— Record excerpts —
>>>>

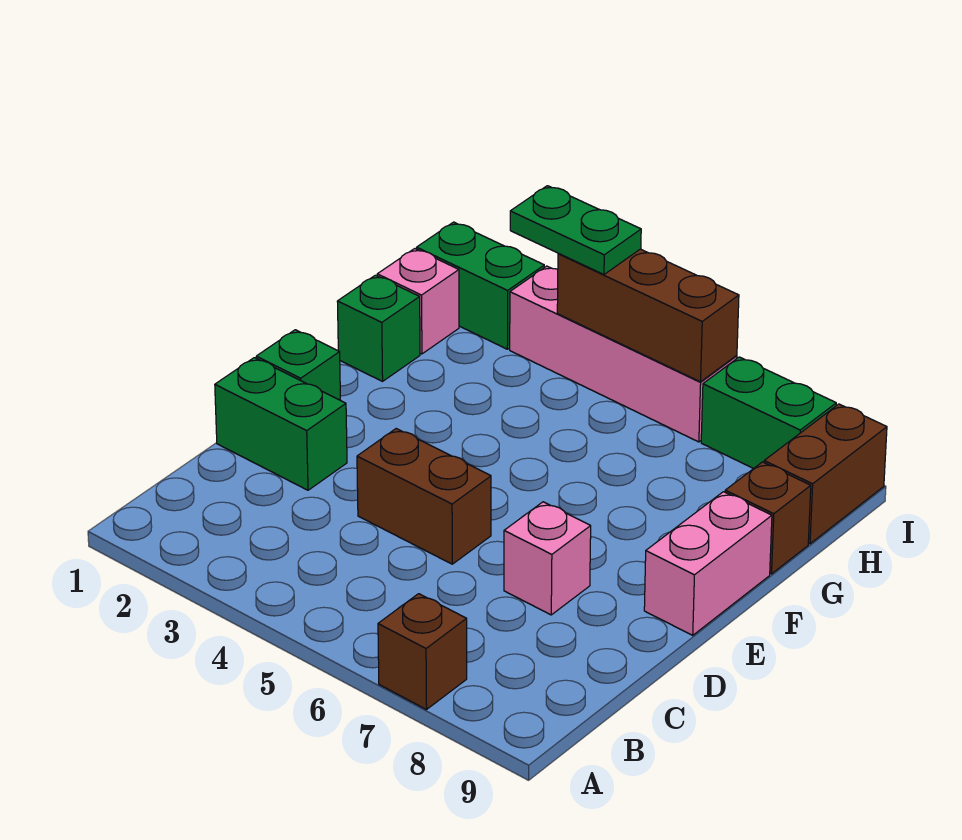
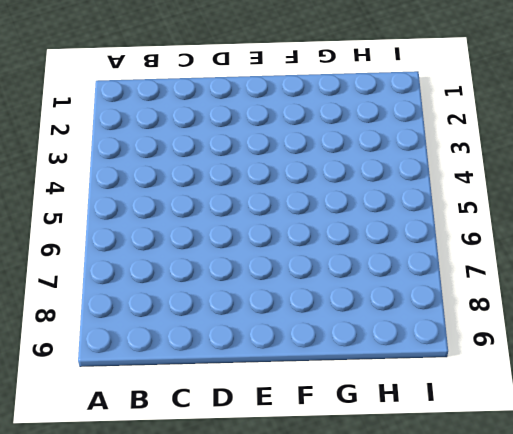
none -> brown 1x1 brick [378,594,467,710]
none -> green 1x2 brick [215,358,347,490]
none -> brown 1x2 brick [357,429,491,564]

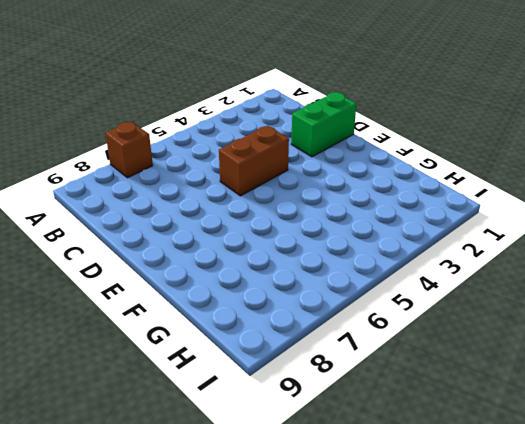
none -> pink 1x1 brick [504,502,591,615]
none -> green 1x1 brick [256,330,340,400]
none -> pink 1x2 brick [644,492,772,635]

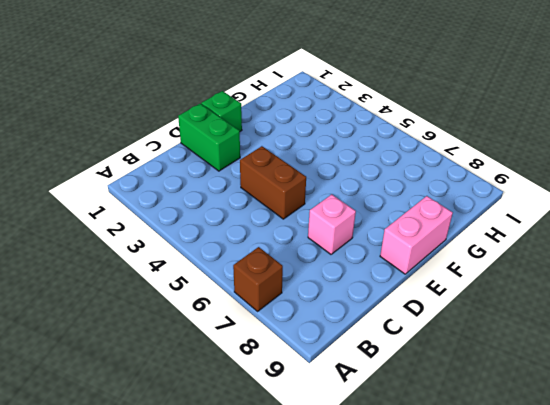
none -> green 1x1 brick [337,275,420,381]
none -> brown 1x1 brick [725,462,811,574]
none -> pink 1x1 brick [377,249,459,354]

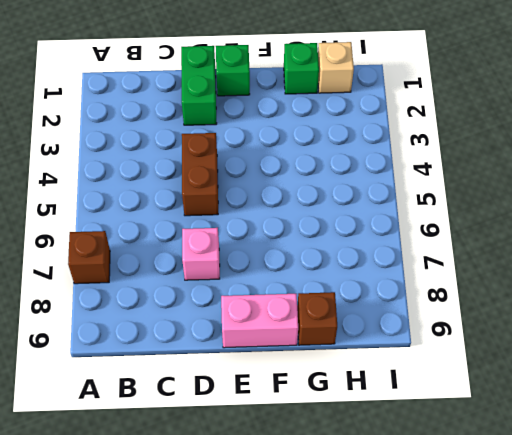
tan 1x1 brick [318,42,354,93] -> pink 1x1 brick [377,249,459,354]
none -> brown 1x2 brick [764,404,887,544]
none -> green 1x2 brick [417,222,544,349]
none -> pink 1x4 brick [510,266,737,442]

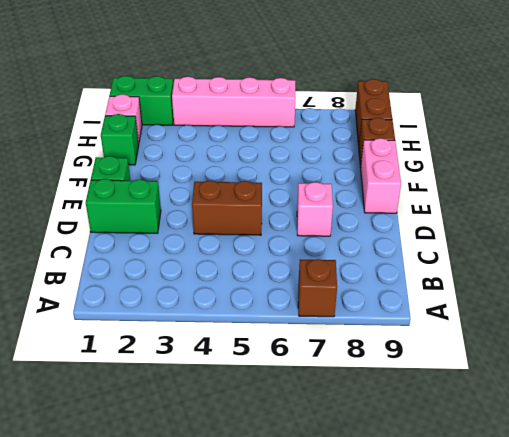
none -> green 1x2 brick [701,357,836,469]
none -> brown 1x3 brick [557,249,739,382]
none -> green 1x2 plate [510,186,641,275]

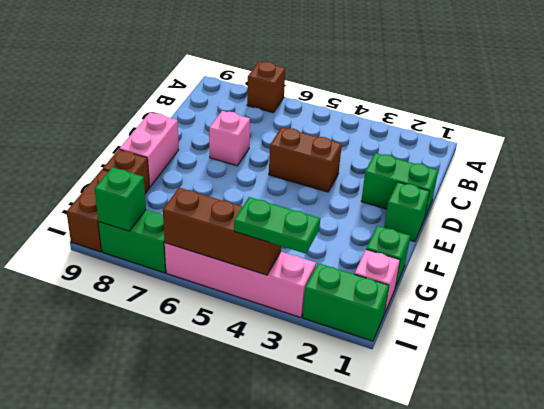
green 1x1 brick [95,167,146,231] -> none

<<<<
>>>>

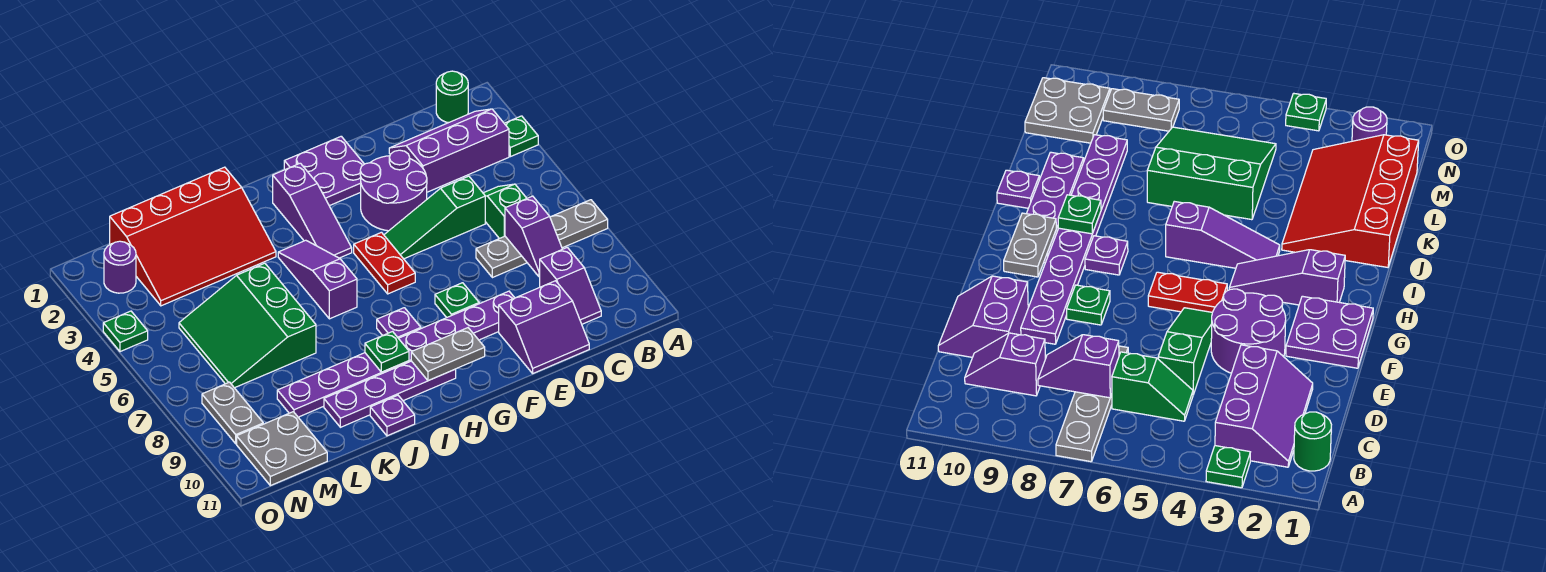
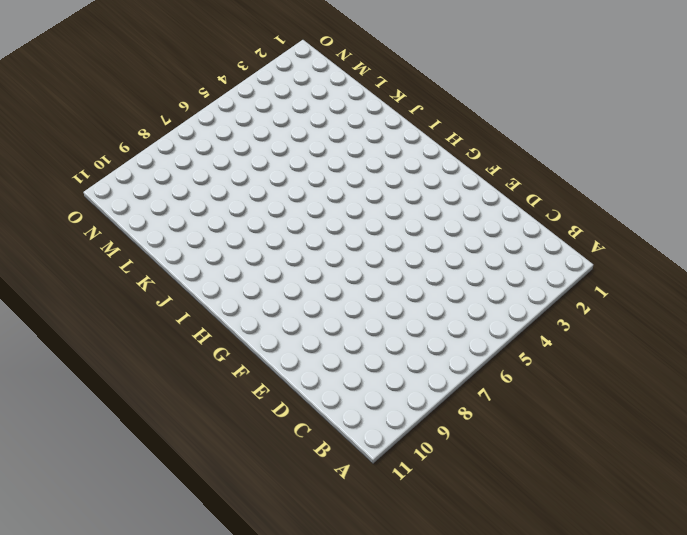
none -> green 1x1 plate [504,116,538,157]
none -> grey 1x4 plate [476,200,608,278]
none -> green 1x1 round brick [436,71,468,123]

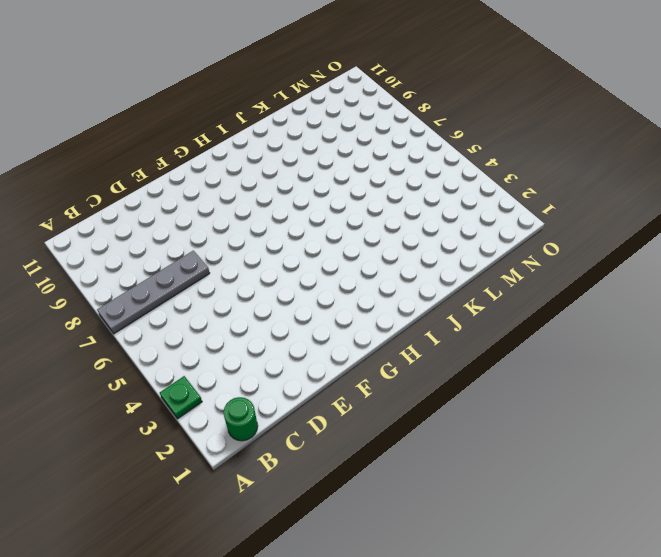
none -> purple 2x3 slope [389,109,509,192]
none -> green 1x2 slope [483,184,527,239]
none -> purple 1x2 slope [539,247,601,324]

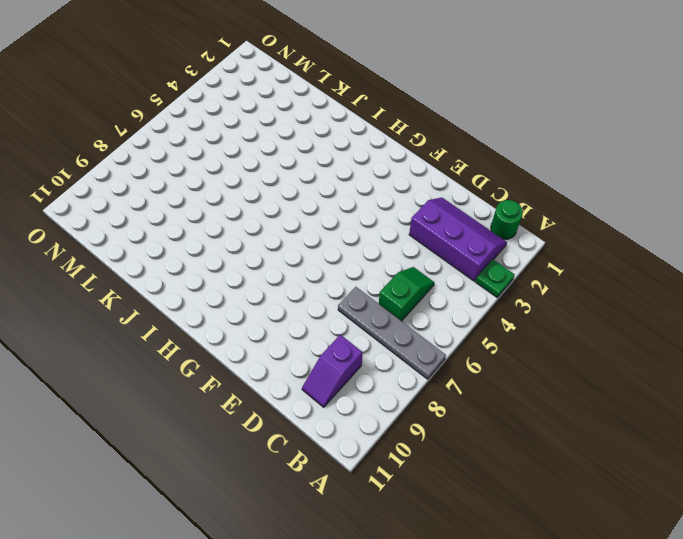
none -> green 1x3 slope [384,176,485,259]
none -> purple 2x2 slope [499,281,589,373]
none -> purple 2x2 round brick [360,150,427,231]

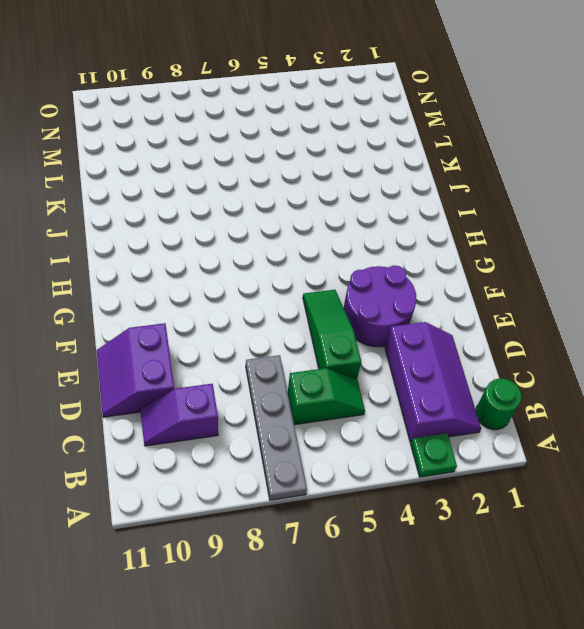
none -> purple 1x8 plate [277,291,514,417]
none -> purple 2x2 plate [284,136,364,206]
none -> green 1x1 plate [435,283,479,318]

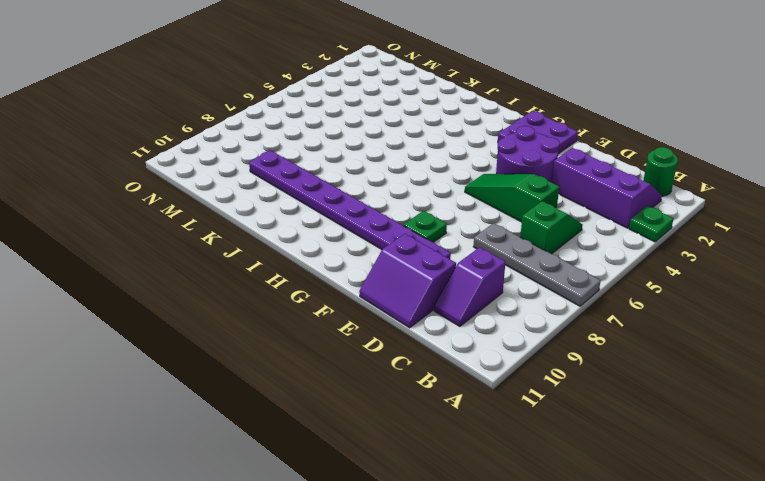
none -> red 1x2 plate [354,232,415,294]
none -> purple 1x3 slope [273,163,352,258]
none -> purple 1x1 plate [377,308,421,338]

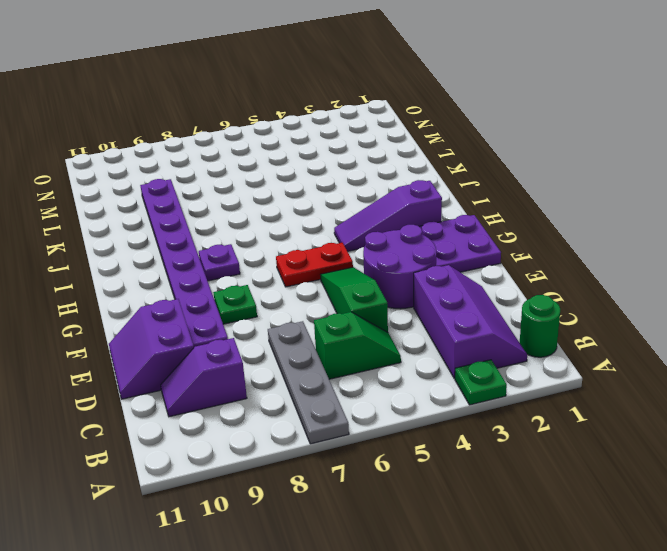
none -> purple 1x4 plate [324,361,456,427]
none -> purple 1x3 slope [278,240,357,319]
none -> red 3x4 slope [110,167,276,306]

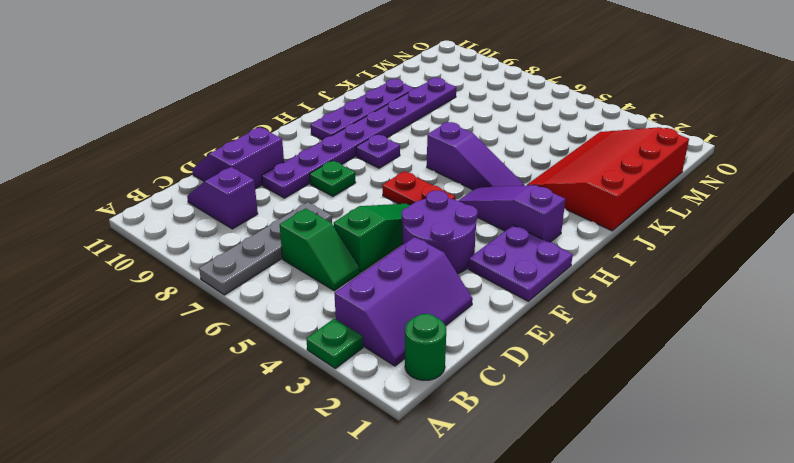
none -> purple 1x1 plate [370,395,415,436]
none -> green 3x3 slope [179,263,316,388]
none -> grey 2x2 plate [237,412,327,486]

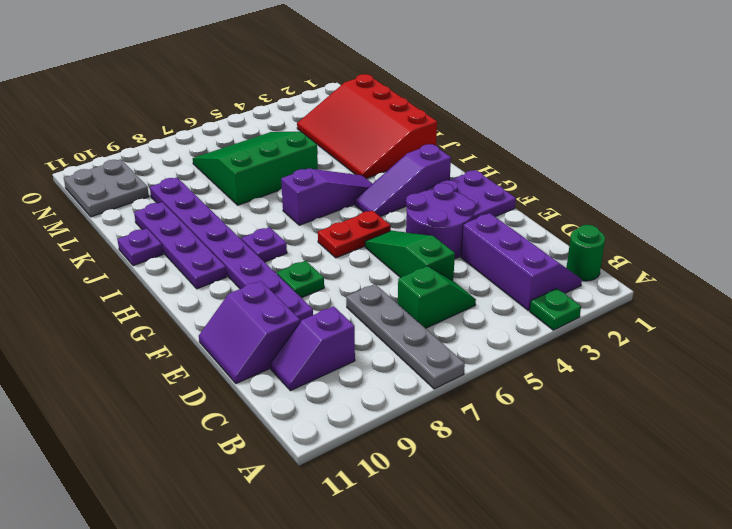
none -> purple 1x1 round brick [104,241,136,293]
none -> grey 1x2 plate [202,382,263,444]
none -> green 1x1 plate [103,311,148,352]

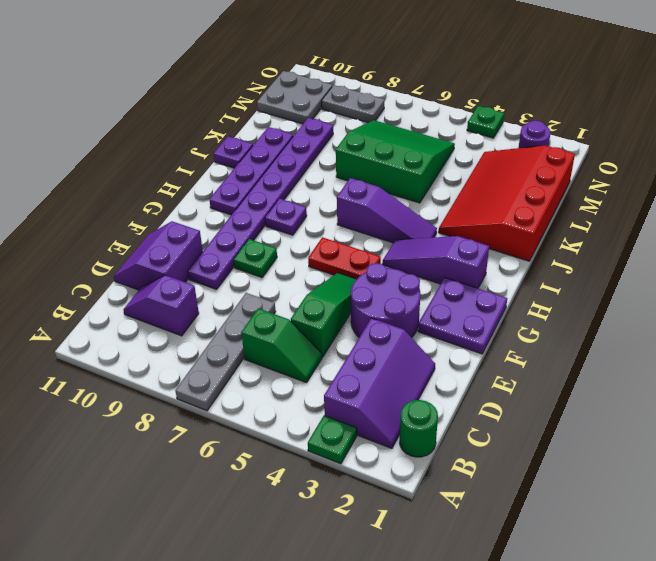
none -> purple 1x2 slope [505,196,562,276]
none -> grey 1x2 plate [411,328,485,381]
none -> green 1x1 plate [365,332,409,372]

<<<<

— Work order —
The result should be an exact copy of only the lines above from the one that holds "none -> pink 1x1 brick [504,502,591,615]" through the one that holds "green 1x1 brick [95,167,146,231] -> none", both ends included, without pictures.

— Answer space —
none -> pink 1x1 brick [504,502,591,615]
none -> green 1x1 brick [256,330,340,400]
none -> pink 1x2 brick [644,492,772,635]

none -> green 1x1 brick [337,275,420,381]
none -> brown 1x1 brick [725,462,811,574]
none -> pink 1x1 brick [377,249,459,354]

tan 1x1 brick [318,42,354,93] -> pink 1x1 brick [377,249,459,354]
none -> brown 1x2 brick [764,404,887,544]
none -> green 1x2 brick [417,222,544,349]
none -> pink 1x4 brick [510,266,737,442]

none -> green 1x2 brick [701,357,836,469]
none -> brown 1x3 brick [557,249,739,382]
none -> green 1x2 plate [510,186,641,275]

green 1x1 brick [95,167,146,231] -> none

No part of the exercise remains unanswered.